START Data extract

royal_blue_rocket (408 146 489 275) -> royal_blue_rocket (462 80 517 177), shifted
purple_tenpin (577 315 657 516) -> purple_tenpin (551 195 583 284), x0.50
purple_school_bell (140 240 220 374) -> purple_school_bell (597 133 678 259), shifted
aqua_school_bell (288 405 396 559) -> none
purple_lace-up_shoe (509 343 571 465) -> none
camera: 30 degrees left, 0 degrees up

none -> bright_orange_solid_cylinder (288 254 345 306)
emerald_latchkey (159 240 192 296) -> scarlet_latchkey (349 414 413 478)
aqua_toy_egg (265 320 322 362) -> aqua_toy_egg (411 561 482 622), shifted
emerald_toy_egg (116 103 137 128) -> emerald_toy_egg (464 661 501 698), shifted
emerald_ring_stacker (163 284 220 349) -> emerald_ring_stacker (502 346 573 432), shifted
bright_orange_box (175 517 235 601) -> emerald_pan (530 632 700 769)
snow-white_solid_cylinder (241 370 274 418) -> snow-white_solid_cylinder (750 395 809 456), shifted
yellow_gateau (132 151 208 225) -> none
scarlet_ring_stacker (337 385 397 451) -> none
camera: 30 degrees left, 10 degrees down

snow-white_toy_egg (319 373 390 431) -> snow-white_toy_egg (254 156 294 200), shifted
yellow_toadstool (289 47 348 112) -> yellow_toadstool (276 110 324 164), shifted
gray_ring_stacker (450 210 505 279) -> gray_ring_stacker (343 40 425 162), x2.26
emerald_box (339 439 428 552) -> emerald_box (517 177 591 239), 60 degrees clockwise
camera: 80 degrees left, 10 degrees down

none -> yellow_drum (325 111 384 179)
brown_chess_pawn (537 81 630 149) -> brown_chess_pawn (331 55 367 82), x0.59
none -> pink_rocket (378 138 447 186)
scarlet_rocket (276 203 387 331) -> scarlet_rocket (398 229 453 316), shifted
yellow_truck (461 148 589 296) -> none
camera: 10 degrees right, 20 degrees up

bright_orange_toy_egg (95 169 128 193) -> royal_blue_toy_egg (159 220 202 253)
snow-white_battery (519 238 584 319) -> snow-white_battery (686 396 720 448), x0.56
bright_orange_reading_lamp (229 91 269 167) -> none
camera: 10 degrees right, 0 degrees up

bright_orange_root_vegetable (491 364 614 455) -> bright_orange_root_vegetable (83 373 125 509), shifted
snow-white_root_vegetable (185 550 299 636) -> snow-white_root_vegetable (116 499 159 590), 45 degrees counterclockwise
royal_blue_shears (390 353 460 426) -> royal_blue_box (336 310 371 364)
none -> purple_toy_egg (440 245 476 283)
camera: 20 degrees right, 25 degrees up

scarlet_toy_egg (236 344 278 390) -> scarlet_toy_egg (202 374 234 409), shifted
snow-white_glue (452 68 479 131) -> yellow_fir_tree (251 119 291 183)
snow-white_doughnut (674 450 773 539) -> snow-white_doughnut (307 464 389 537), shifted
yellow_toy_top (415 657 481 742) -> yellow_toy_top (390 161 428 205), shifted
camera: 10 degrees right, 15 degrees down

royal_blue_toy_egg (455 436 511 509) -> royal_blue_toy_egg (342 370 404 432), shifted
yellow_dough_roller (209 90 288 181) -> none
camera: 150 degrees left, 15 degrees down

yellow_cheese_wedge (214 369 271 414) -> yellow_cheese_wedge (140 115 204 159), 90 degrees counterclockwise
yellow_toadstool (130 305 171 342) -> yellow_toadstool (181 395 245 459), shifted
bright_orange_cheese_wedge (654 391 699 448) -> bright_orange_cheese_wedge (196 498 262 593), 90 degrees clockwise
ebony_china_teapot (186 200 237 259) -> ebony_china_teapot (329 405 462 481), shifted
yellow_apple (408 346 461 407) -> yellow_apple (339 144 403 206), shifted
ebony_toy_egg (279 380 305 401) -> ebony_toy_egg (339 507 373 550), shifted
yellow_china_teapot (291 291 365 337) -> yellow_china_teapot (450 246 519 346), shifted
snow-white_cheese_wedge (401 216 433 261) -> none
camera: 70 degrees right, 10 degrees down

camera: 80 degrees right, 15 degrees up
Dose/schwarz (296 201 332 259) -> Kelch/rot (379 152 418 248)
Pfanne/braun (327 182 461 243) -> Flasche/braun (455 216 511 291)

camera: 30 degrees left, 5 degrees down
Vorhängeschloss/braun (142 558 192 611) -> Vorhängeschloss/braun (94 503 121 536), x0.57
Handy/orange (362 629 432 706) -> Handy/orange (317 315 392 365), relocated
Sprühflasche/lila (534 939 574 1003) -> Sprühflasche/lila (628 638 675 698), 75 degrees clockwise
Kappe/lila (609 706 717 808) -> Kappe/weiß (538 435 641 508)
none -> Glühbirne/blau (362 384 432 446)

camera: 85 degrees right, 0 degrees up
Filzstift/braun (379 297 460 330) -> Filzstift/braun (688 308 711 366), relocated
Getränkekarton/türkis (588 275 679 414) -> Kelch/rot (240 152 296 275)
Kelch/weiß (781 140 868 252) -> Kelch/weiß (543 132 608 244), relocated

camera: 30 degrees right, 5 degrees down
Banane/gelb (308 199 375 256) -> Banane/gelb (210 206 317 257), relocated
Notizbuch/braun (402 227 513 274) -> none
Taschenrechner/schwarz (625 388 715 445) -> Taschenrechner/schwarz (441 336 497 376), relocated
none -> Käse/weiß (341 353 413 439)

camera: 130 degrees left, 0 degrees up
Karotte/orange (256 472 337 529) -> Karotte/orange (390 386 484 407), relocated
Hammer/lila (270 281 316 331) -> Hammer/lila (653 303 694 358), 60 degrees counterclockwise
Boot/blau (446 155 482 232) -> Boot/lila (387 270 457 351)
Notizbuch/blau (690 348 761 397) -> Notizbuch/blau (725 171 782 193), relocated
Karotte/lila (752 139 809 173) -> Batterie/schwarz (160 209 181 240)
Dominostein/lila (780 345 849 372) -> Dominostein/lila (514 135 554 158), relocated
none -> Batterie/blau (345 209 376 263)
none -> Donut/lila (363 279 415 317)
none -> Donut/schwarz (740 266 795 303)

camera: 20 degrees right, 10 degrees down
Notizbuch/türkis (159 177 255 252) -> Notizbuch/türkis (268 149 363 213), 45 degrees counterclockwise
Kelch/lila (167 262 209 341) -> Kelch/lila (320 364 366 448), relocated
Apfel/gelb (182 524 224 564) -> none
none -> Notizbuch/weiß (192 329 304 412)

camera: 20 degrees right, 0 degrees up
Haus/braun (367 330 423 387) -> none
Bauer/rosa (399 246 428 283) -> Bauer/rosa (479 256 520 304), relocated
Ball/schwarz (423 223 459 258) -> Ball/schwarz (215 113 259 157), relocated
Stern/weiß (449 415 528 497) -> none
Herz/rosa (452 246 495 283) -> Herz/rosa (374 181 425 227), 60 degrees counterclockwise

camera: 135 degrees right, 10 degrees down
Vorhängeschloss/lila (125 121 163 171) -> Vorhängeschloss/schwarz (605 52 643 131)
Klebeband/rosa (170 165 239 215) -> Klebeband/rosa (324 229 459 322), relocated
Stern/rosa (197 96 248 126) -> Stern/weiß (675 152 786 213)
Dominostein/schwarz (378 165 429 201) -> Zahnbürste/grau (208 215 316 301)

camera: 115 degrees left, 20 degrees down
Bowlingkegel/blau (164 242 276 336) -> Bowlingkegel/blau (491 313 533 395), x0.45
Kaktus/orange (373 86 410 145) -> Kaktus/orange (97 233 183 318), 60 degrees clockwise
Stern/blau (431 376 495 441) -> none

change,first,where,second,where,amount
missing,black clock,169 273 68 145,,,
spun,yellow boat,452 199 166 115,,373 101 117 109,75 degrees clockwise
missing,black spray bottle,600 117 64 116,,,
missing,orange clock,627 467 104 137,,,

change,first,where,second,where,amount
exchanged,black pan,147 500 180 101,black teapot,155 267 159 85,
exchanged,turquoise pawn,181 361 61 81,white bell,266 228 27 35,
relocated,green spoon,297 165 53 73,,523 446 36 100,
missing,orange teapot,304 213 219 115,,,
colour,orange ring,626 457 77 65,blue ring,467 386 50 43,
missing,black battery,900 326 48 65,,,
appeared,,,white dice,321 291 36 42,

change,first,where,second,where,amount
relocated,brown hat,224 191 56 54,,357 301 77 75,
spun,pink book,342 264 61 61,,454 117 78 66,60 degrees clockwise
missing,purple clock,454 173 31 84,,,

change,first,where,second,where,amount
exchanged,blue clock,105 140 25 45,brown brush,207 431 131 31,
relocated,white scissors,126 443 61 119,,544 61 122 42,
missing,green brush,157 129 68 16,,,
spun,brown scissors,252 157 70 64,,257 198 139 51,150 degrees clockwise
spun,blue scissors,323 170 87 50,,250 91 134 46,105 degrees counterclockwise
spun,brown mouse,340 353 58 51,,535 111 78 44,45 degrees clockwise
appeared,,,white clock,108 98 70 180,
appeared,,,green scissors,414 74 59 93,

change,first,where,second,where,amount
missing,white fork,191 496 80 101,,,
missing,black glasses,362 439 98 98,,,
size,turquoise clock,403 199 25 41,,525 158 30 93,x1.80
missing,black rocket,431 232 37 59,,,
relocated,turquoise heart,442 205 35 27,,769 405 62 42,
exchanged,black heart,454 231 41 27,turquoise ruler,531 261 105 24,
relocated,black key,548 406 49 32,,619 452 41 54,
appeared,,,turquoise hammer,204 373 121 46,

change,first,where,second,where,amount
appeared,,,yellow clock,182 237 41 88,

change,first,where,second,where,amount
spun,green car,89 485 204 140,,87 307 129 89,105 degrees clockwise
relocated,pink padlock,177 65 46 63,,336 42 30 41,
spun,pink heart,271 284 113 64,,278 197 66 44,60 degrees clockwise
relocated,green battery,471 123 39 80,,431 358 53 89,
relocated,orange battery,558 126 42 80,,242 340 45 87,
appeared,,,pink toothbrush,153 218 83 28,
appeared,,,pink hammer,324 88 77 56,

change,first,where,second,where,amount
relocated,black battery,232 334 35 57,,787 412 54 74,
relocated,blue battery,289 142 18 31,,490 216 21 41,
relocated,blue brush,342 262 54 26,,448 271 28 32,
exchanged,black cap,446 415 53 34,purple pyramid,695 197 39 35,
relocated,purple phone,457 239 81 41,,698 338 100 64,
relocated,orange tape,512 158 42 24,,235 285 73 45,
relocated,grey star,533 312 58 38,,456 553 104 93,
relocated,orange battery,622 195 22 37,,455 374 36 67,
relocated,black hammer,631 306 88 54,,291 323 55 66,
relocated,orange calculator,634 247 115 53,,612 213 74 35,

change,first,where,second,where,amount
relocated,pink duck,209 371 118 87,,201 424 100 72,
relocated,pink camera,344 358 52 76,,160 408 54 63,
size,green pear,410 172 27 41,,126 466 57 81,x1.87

END Data extract

Check each line of the records for the word "blau" and extract those that contain it.

none -> Glühbirne/blau (362 384 432 446)
Boot/blau (446 155 482 232) -> Boot/lila (387 270 457 351)
Notizbuch/blau (690 348 761 397) -> Notizbuch/blau (725 171 782 193), relocated
none -> Batterie/blau (345 209 376 263)
Bowlingkegel/blau (164 242 276 336) -> Bowlingkegel/blau (491 313 533 395), x0.45
Stern/blau (431 376 495 441) -> none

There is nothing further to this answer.